• [Objectif]:
Relevez dans les données toutes les lignes qui contiennent la chaîne "grace" et recopiez-les.

#### Données fournies ####

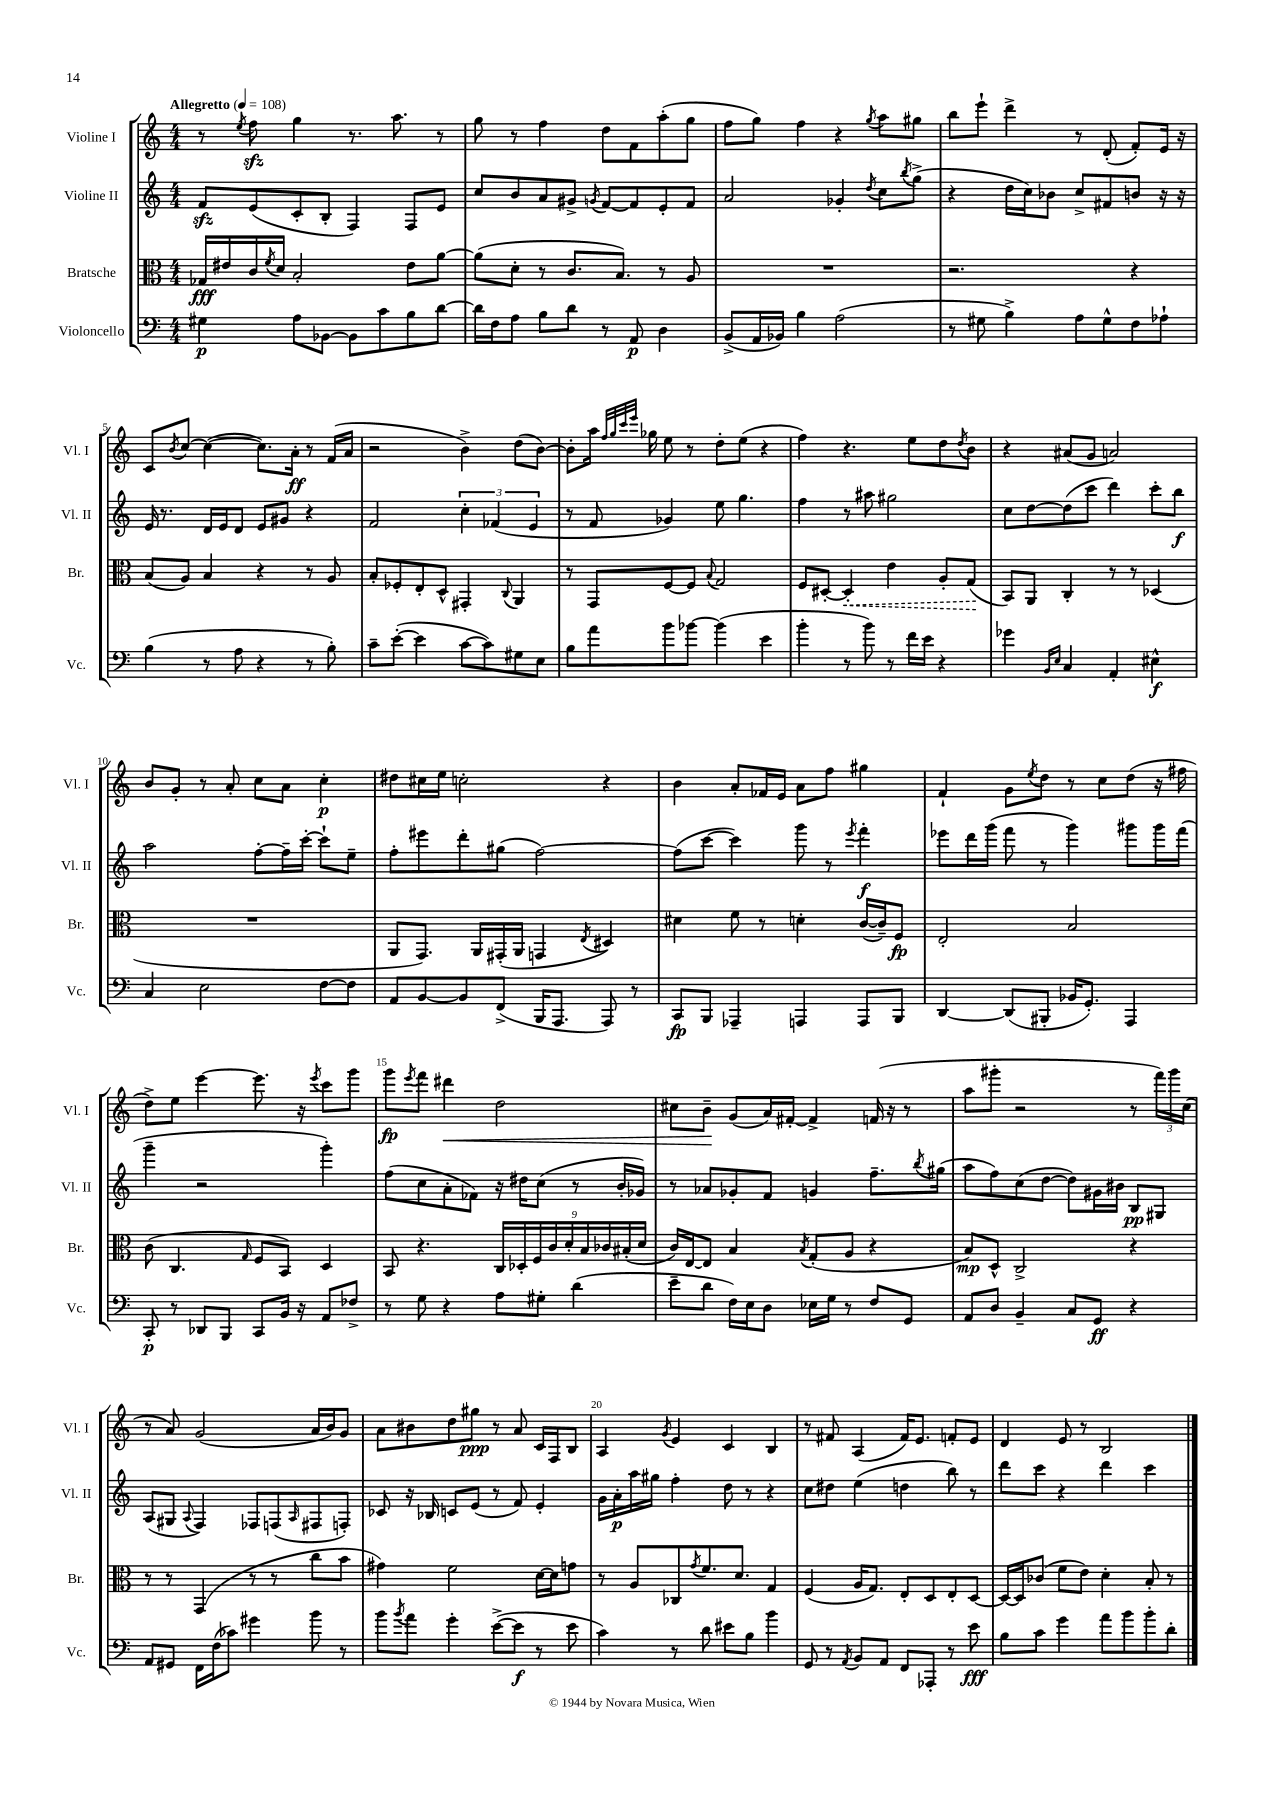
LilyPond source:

<<
\new StaffGroup <<
\new Staff = "s0" \with { instrumentName = "Violine I" shortInstrumentName = "Vl. I" } {
    \clef treble \key c \major \numericTimeSignature \time 4/4 \tempo "Allegretto" 4 = 108
    r8 \acciaccatura { e''8 } f''8\sfz g''4 r8. a''8. r8 |
    g''8 r8 f''4 d''8 f'8 a''8-.( g''8 |
    f''8 g''8) f''4 r4 \acciaccatura { g''8 } a''8 gis''8 |
    b''8 e'''8-! d'''4-> r8 d'8-.( f'8-.) e'16 r16 |
    c'8 \acciaccatura { b'8 } c''8~ c''4~( c''8.) a'16-.\ff r8 f'16( a'16 |
    r2 b'4->) d''8( b'8~) |
    b'8-. a''16 \grace { f''32 g''32 c'''32 e'''32 } ges''16 e''8 r8 d''8-. e''8( r4 |
    f''4) r4. e''8 d''8 \acciaccatura { d''8 } b'8 |
    r4 ais'8( g'8 a'2) |
    b'8 g'8-. r8 a'8-. c''8 a'8 c''4-.\p |
    dis''8 cis''16 e''16 c''2-. r4 |
    b'4 a'8-. fes'16 e'16 a'8 f''8 gis''4 |
    f'4-! g'8 \acciaccatura { e''8 } d''8 r8 c''8 d''8( r16 fis''16 |
    d''8->) e''8 e'''4~ e'''8. r16 \acciaccatura { e'''8 } c'''8 g'''8 |
    g'''8\fp \acciaccatura { e'''8 } f'''8 dis'''4\< d''2 |
    cis''8 b'8--\! g'8( a'16) fis'16~-. fis'4-> f'16( r16 r8 |
    a''8 gis'''8-. r2 r8 \tuplet 3/2 { f'''16) gis'''16 c''16( } |
    r8 a'8) g'2( a'16 b'16) g'8 |
    a'8 bis'8 d''8 gis''8\ppp r8 a'8 c'16 f16 b8 |
    a4 \acciaccatura { g'8 } e'4 c'4 b4 |
    r8 fis'8 a4( fis'16) e'8. f'8-. e'8 |
    d'4 e'8 r8 b2 \bar "|." |
}
\new Staff = "s1" \with { instrumentName = "Violine II" shortInstrumentName = "Vl. II" } {
    \clef treble \key c \major \numericTimeSignature \time 4/4
    f'8\sfz e'8( c'8-. b8-. f4) f8 e'8 |
    c''8 b'8 a'8 gis'8-> \acciaccatura { g'8 } f'8~ f'8 e'8-. f'8 |
    a'2 ges'4-. \acciaccatura { d''8 } c''8 \acciaccatura { b''8 } g''8->( |
    r4 d''16 c''16) bes'8 c''8-> fis'8 b'8 r16 r16 |
    e'16 r8. d'16 e'16 d'8 e'8 gis'8 r4 |
    f'2 \tuplet 3/2 { c''4-. fes'4( e'4 } |
    r8 f'8 ges'4) e''8 g''4. |
    f''4 r8 ais''8 gis''2 |
    c''8 d''8~ d''8( c'''8 d'''4) c'''8-. b''8\f |
    a''2 f''8~-. f''16-- c'''16~-. c'''8-! e''8-- |
    f''8-. eis'''8 d'''8-. gis''8( f''2~) |
    f''8( c'''8~ c'''4) g'''8 r8 \acciaccatura { e'''8 } f'''4-.\f |
    ees'''8 d'''16 g'''16( f'''8 r8 g'''4) gis'''8 gis'''16 f'''16( |
    g'''4-- r2 g'''4-.) |
    f''8( c''8 a'8-. fes'8) r16 dis''16 c''8( r8 b'16-. ges'16) |
    r8 aes'8 ges'8-. f'8 g'4 f''8.-- \acciaccatura { b''8 } gis''16( |
    a''8 f''8) c''8( d''8~ d''8) gis'16 bis'16 b8\pp gis8 |
    a8( gis8 \appoggiatura { a8 } f4) fes8 f8( \grace { a16 } fis8 f8-.) |
    ces'8 r16 bes16 c'8 e'8( r8 f'8) e'4-. |
    g'16 a'16-.\p a''16 gis''16 f''4-. d''8 r8 r4 |
    c''8 dis''8 e''4( d''4 b''8) r8 |
    d'''8 c'''8 r4 d'''4 c'''4 \bar "|." |
}
\new Staff = "s2" \with { instrumentName = "Bratsche" shortInstrumentName = "Br." } {
    \clef alto \key c \major \numericTimeSignature \time 4/4
    ges16\fff eis'16 c'16 \acciaccatura { f'8 } d'16 b2-. eis'8 a'8~ |
    a'8( d'8-. r8 c'8. b8.) r8 a8 |
    R1 |
    r2. r4 |
    b8( a8) b4 r4 r8 a8 |
    b8-. fes8-. e8-. d8-^ gis,4-. \appoggiatura { c8 } a,4 |
    r8 g,8 f8~ f8 \appoggiatura { b8 } g2 |
    f8 dis8~-. \once \override Hairpin.style = #'dashed-line dis4-.\< e'4 a8-. g8\!( |
    b,8) a,8 c4-. r8 r8 des4( |
    R1 |
    a,8 g,8.) a,16 gis,16-.( a,16 g,4 \acciaccatura { e8 } dis4) |
    dis'4 f'8 r8 d'4-. c'16~( c'16--) f8\fp |
    e2-. b2 |
    c'8( c4. \grace { g16 } f8 b,8) d4 |
    b,8 r4. \tuplet 9/8 { c16 des16-. f16 c'16 d'16-. b16 ces'16 bis16-.( d'16 } |
    c'16) e16~ e8 b4 \acciaccatura { b8 } g8-.( a8 r4 |
    b8\mp) d8-^ c2-> r4 |
    r8 r8 g,4( r8 r8 c''8 b'8 |
    gis'4) f'2 d'16~ d'16 g'8 |
    r8 a8 ces8 \acciaccatura { g'8 } f'8. d'8. g4 |
    f4( a16 g8.) e8-. d8 e8-. d8~ |
    d16~ d16 ces'8( f'8 e'8) d'4-. b8-. r8 \bar "|." |
}
\new Staff = "s3" \with { instrumentName = "Violoncello" shortInstrumentName = "Vc." } {
    \clef bass \key c \major \numericTimeSignature \time 4/4
    gis4\p a8 bes,8~ bes,8 c'8 b8 d'8~ |
    d'16 f16 a8 b8 d'8 r8 a,8\p d4 |
    b,8->( a,16 bes,16) b4 a2( |
    r8 gis8 b4->) a8 gis8-^ f8 aes8-! |
    b4( r8 a8 r4 r8 b8-.) |
    c'8-- e'8~-.( e'4 c'8~ c'8) gis8 e8 |
    b8 a'8 b'8 bes'8~ bes'4( e'4 |
    b'4-. r8 b'8) r8 f'16 e'16 r4 |
    ges'4 \grace { b,16 e16 } c4 a,4-. eis4-^\f |
    c4 e2 f8~ f8 |
    a,8 b,8~ b,8 f,8->( b,,16 a,,8. a,,8) r8 |
    c,8\fp b,,8 aes,,4-- a,,4 a,,8 b,,8 |
    d,4~ d,8( bis,,8-. bes,16 g,8.-.) a,,4 |
    c,8-.\p r8 des,8 b,,8 c,8 b,16 r16 a,8 fes8-> |
    r8 g8 r4 a8 gis8-. d'4( |
    e'8-- d'8 f16) e16 d8 ees16 g16 r8 f8 g,8 |
    a,8 d8 b,4-- c8 g,8\ff r4 |
    a,8 gis,8 f,16 f16( ces'8) gis'4 b'8 r8 |
    b'8 \acciaccatura { b'8 } a'8 g'4-. e'8~->( e'8\f r8 e'8 |
    c'4) r8 d'8 eis'8 b8 b'4 |
    g,8 r8 \acciaccatura { a,8 } b,8 a,8 f,8 aes,,8-. r8 e'8\fff |
    b8 c'8 g'4 a'8 b'8 b'8-. d'8-. \bar "|." |
}
>>
>>
\layout { \context { \Score \override BarNumber.break-visibility = ##(#f #t #t) barNumberVisibility = #(every-nth-bar-number-visible 5) } }
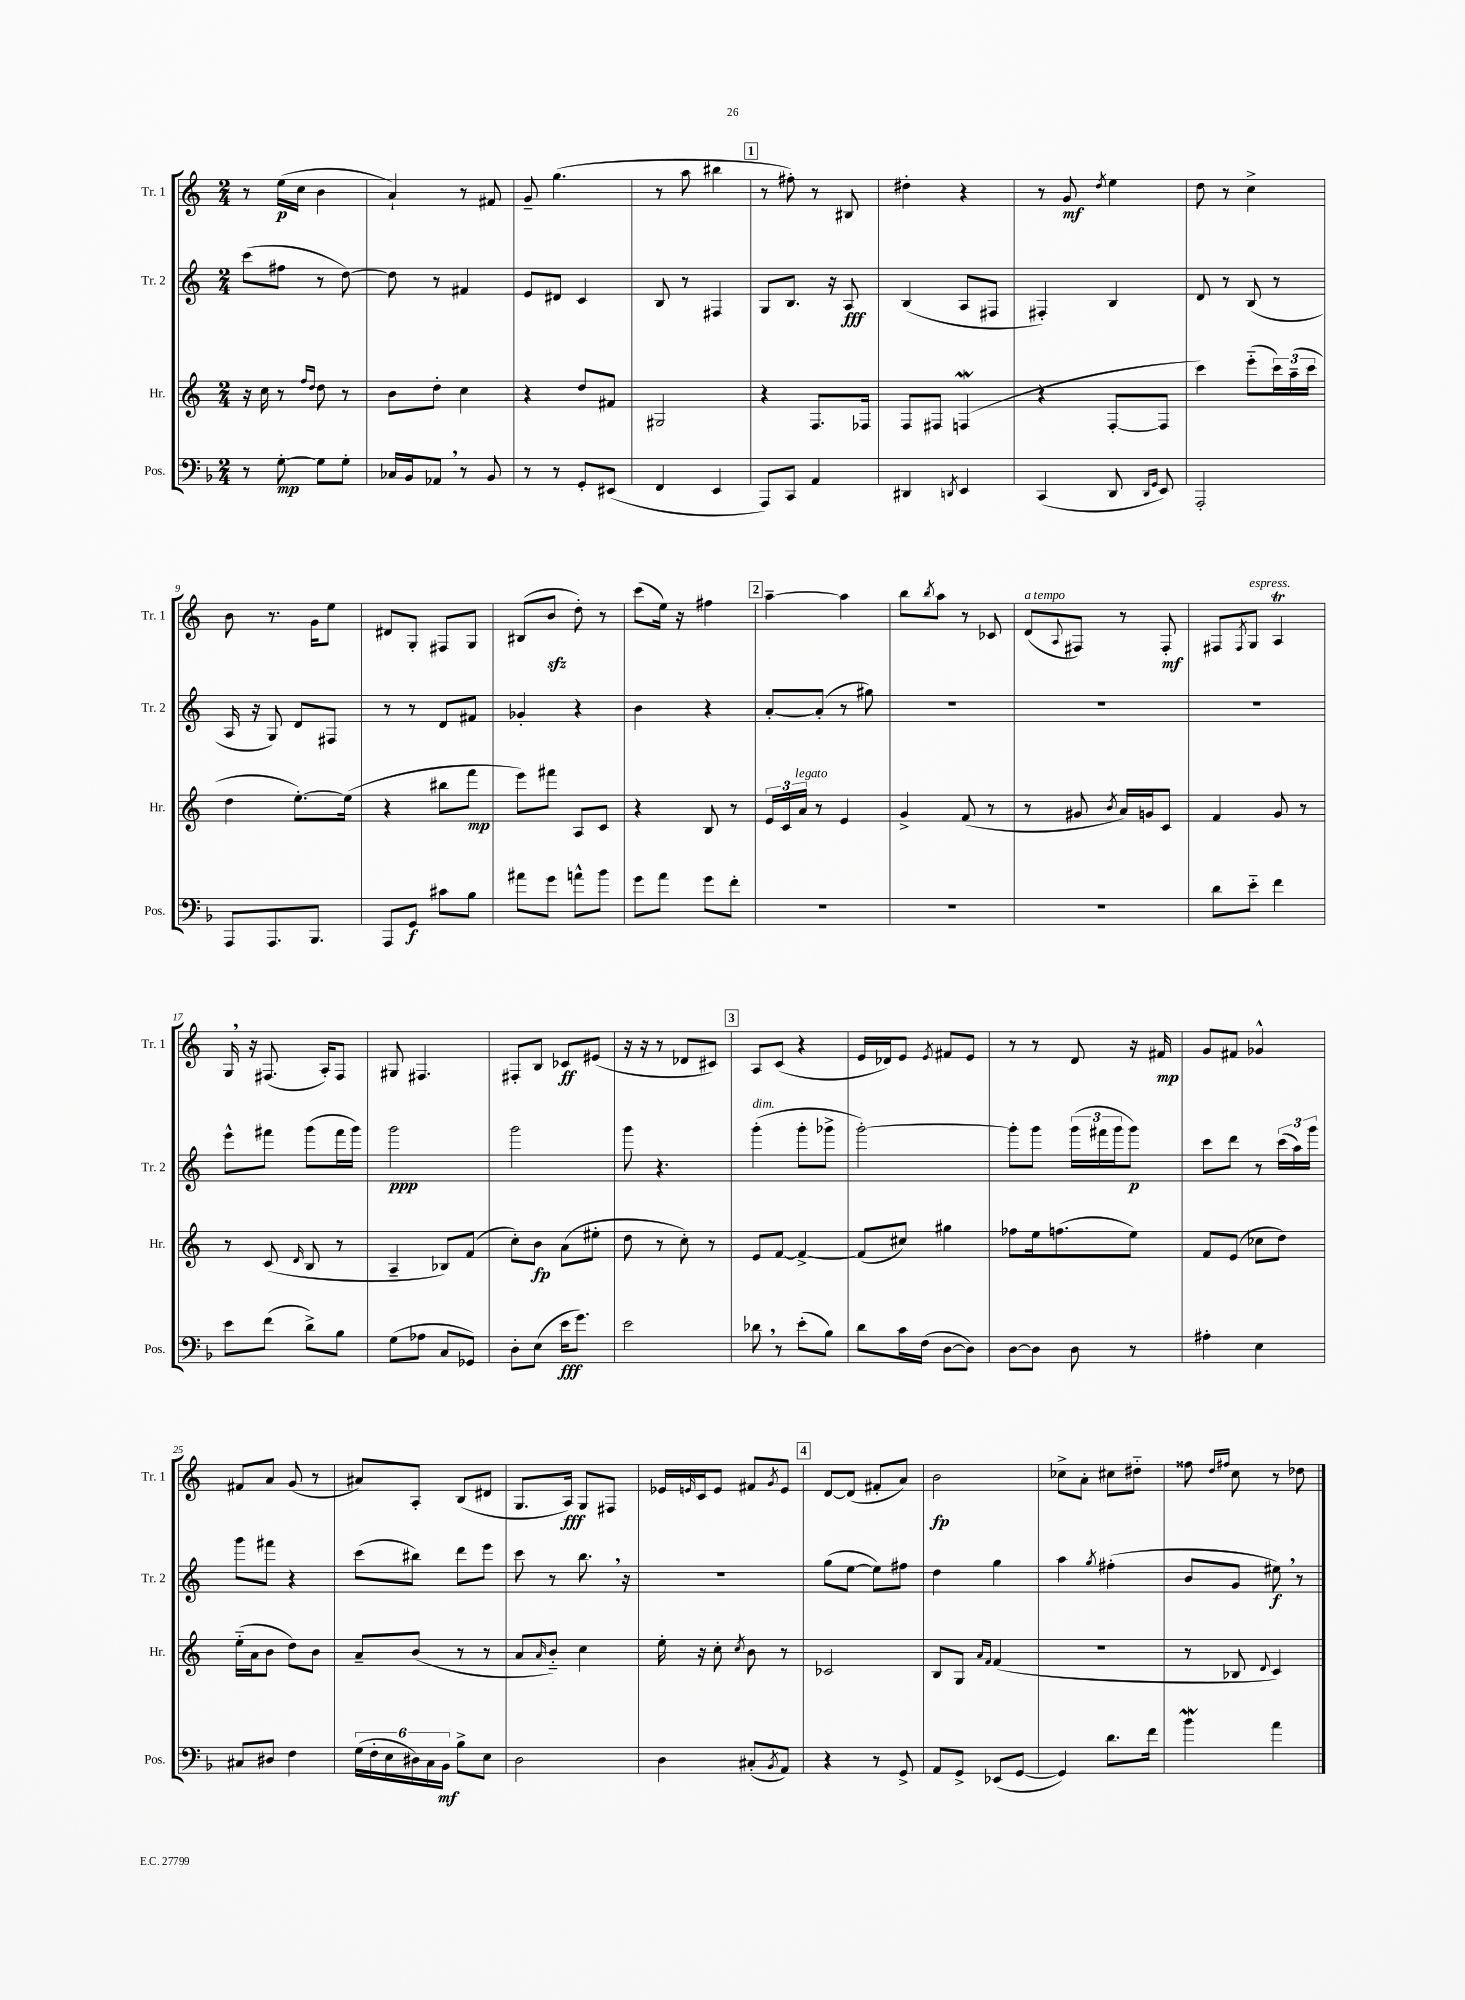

####

• [Corrigé]:
    b'8-. a''16 \grace { f''32 g''32 c'''32 e'''32 } ges''16 e''8 r8 d''8-. e''8( r4 |
    a8( gis8 \appoggiatura { a8 } f4) fes8 f8( \grace { a16 } fis8 f8-.) |
    c'8( c4. \grace { g16 } f8 b,8) d4 |
    ges'4 \grace { b,16 e16 } c4 a,4-. eis4-^\f |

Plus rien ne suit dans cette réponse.